▶ [What is expected] Read the data below line by line and copy each one with "round" in it.

[Scene comparison data]
§

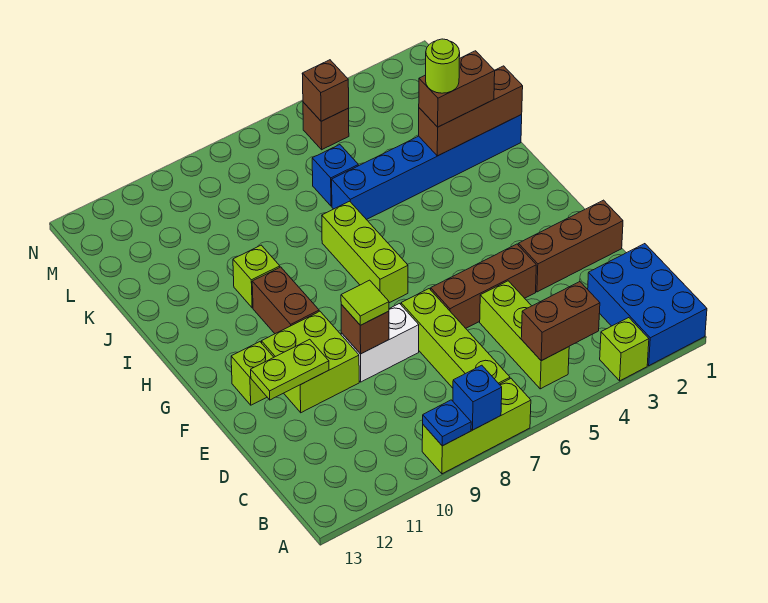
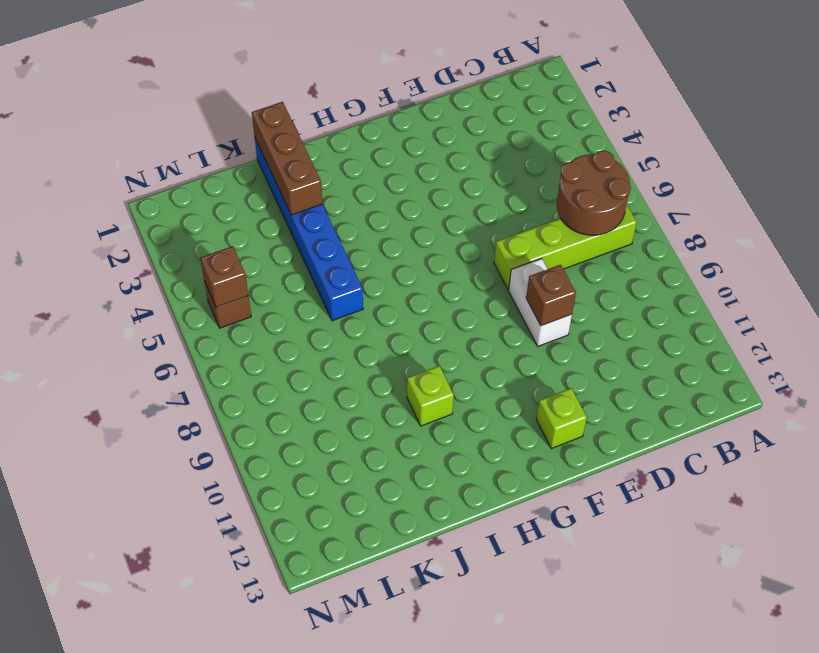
brown round brick B6:C7 level 2 -> none
none -> blue brick A1:C2 level 1
none -> lime brick A3 level 1
none -> lime brick A7:A9 level 1

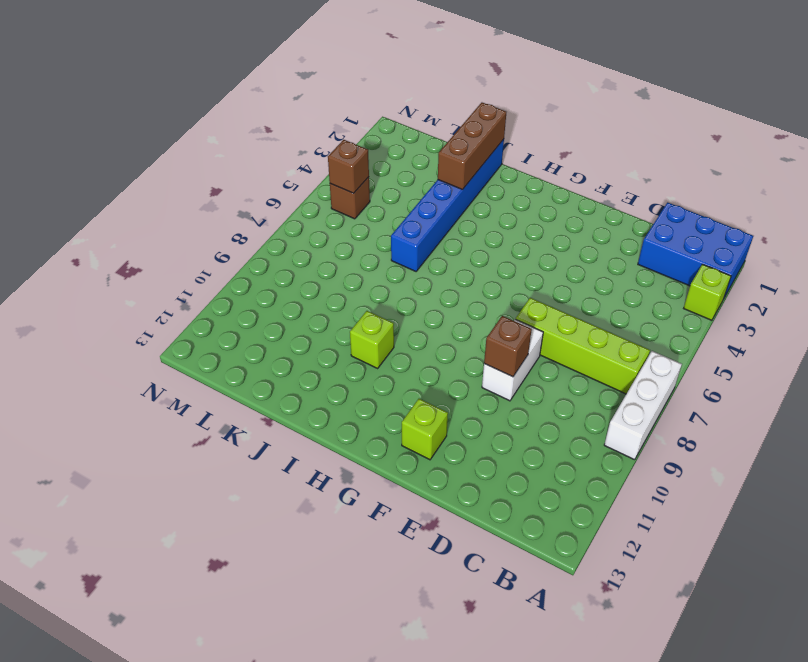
white brick A7:A9 level 1 -> lime brick A7:A9 level 1
none -> lime brick B5:D5 level 1
none -> brown brick E1:E3 level 1
none -> brown brick E4:E6 level 1

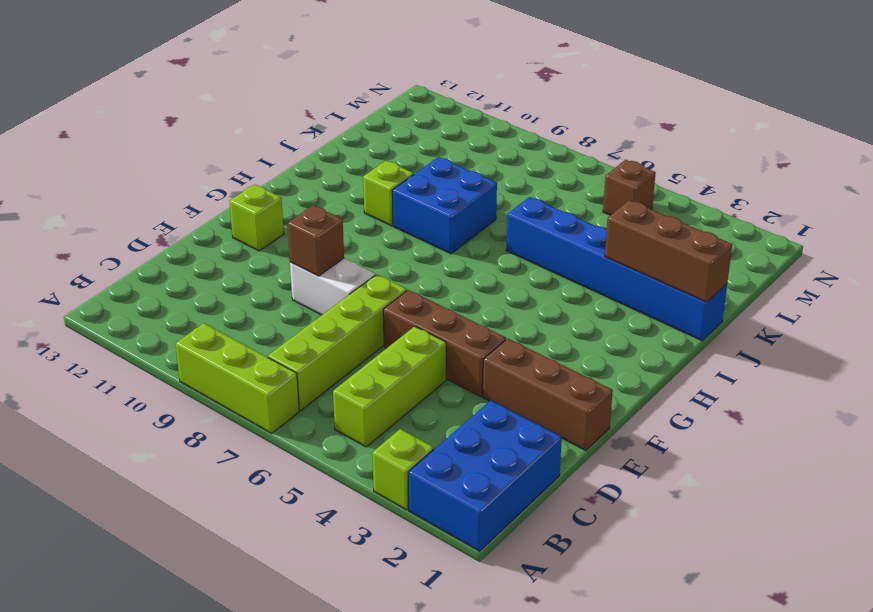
blue brick I8:J9 level 1 -> none
none -> lime brick E10:F11 level 1
none -> lime brick G7:I7 level 1
none -> brown brick G10:H10 level 1

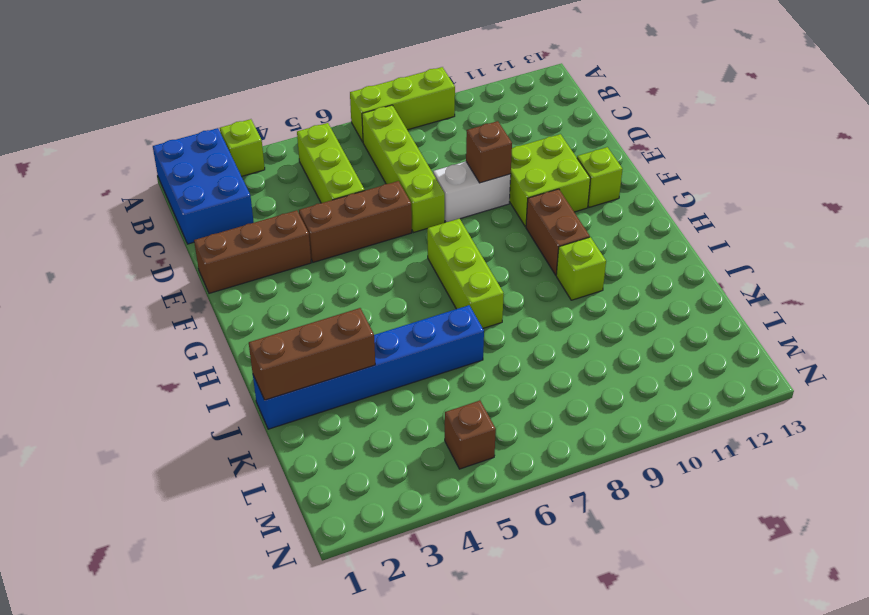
none -> blue brick K6 level 1
none -> blue brick A8 level 2
none -> blue plate A9 level 2

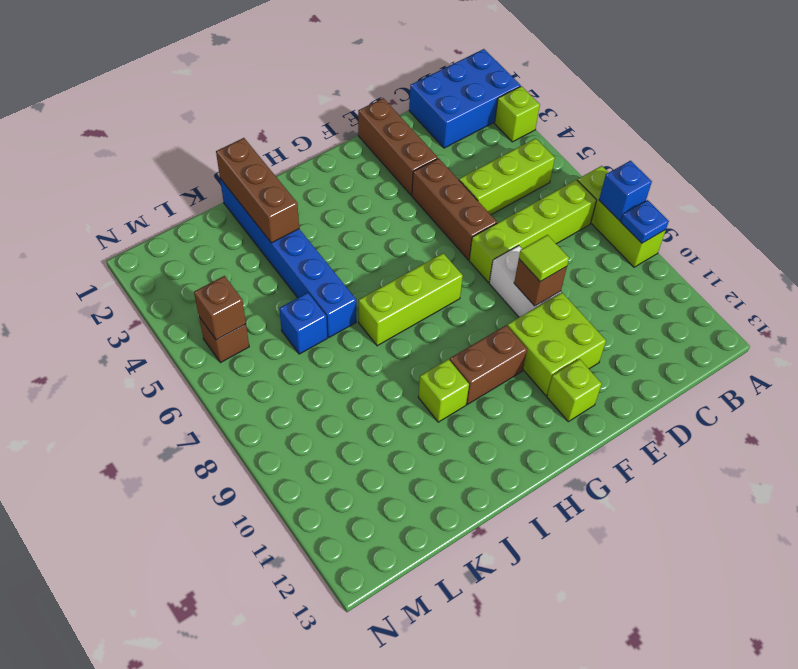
none -> brown brick B4:B5 level 2
none -> lime plate E11:E12 level 2
none -> brown brick J2:J3 level 3

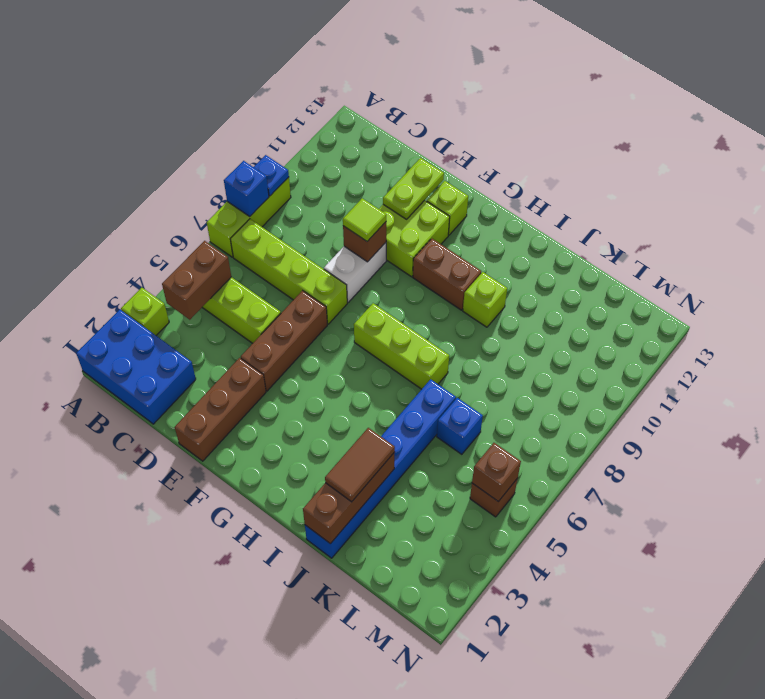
brown tile J2:J3 level 3 -> brown brick J2:J3 level 3
none -> lime round brick J3 level 4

§

▶ [Response]
brown round brick B6:C7 level 2 -> none
none -> lime round brick J3 level 4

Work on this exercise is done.